_RECORDED DATA_

■ ■ ■

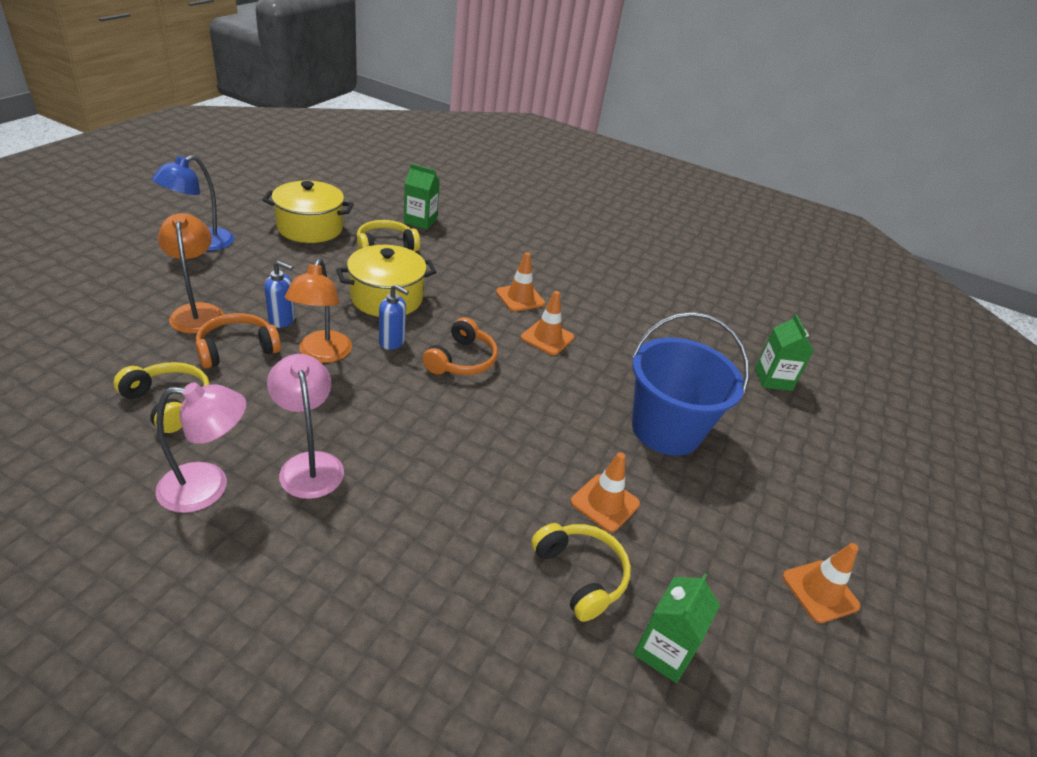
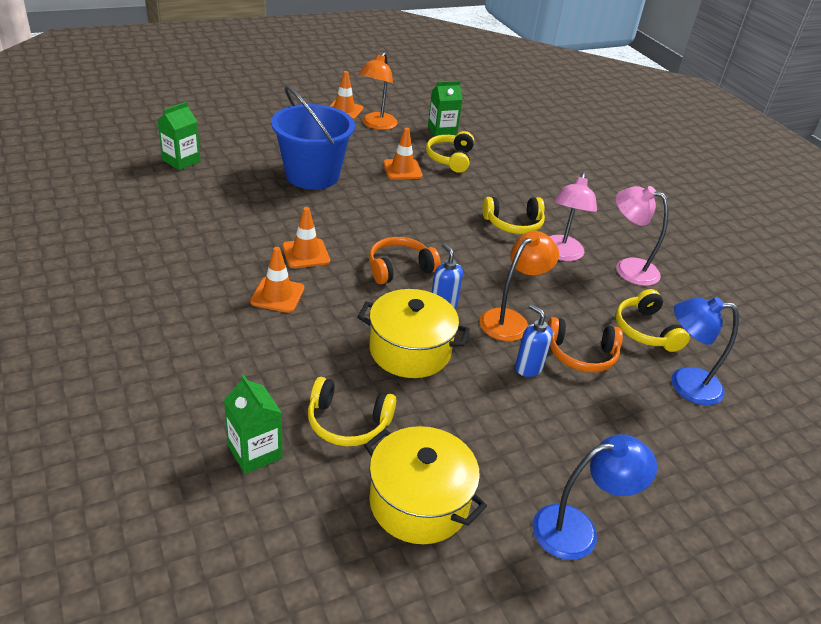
camera: 140 degrees left, 0 degrees up
(118, 361) = (685, 384): none -> blue lamp
(197, 312) = (607, 412): orange lamp -> orange lamp (376, 125)
(397, 484) = (513, 224): none -> yellow headphones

■ ■ ■

_REQUIRED ACTION_
Leave every image out, and retype the material exactly.

_WRITTEN RESPONSE_
camera: 140 degrees left, 0 degrees up
(118, 361) = (685, 384): none -> blue lamp
(197, 312) = (607, 412): orange lamp -> orange lamp (376, 125)
(397, 484) = (513, 224): none -> yellow headphones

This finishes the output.